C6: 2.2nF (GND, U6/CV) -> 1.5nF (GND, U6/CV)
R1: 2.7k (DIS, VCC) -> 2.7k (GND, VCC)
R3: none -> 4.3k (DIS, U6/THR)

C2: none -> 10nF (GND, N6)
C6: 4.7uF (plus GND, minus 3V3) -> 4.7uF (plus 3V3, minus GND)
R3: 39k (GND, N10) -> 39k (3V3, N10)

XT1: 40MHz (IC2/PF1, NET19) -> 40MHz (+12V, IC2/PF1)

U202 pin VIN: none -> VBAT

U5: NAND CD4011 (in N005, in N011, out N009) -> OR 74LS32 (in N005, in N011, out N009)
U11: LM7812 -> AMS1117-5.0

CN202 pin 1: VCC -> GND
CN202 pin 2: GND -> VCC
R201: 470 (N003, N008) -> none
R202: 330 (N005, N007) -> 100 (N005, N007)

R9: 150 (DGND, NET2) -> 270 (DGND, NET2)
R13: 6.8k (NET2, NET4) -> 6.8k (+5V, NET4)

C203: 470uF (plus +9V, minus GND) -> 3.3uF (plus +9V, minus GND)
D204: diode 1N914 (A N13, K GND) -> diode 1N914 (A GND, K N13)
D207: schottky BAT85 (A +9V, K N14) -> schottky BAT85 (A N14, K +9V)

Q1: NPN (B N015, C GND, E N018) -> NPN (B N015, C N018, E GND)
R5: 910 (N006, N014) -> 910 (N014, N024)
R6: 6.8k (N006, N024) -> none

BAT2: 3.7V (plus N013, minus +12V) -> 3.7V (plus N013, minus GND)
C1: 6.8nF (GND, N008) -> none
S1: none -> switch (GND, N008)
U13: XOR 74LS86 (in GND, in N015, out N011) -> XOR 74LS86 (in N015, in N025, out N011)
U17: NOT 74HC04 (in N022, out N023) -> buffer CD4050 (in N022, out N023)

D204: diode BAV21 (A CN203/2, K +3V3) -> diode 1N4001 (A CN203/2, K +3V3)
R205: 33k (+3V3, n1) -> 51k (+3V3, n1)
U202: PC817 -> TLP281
================
• Exercise goal:
Please transcribe the data exactly from its first line. End with the line that contains "D204: diode BAV21".

• Answer:
C6: 2.2nF (GND, U6/CV) -> 1.5nF (GND, U6/CV)
R1: 2.7k (DIS, VCC) -> 2.7k (GND, VCC)
R3: none -> 4.3k (DIS, U6/THR)

C2: none -> 10nF (GND, N6)
C6: 4.7uF (plus GND, minus 3V3) -> 4.7uF (plus 3V3, minus GND)
R3: 39k (GND, N10) -> 39k (3V3, N10)

XT1: 40MHz (IC2/PF1, NET19) -> 40MHz (+12V, IC2/PF1)

U202 pin VIN: none -> VBAT

U5: NAND CD4011 (in N005, in N011, out N009) -> OR 74LS32 (in N005, in N011, out N009)
U11: LM7812 -> AMS1117-5.0

CN202 pin 1: VCC -> GND
CN202 pin 2: GND -> VCC
R201: 470 (N003, N008) -> none
R202: 330 (N005, N007) -> 100 (N005, N007)

R9: 150 (DGND, NET2) -> 270 (DGND, NET2)
R13: 6.8k (NET2, NET4) -> 6.8k (+5V, NET4)

C203: 470uF (plus +9V, minus GND) -> 3.3uF (plus +9V, minus GND)
D204: diode 1N914 (A N13, K GND) -> diode 1N914 (A GND, K N13)
D207: schottky BAT85 (A +9V, K N14) -> schottky BAT85 (A N14, K +9V)

Q1: NPN (B N015, C GND, E N018) -> NPN (B N015, C N018, E GND)
R5: 910 (N006, N014) -> 910 (N014, N024)
R6: 6.8k (N006, N024) -> none

BAT2: 3.7V (plus N013, minus +12V) -> 3.7V (plus N013, minus GND)
C1: 6.8nF (GND, N008) -> none
S1: none -> switch (GND, N008)
U13: XOR 74LS86 (in GND, in N015, out N011) -> XOR 74LS86 (in N015, in N025, out N011)
U17: NOT 74HC04 (in N022, out N023) -> buffer CD4050 (in N022, out N023)

D204: diode BAV21 (A CN203/2, K +3V3) -> diode 1N4001 (A CN203/2, K +3V3)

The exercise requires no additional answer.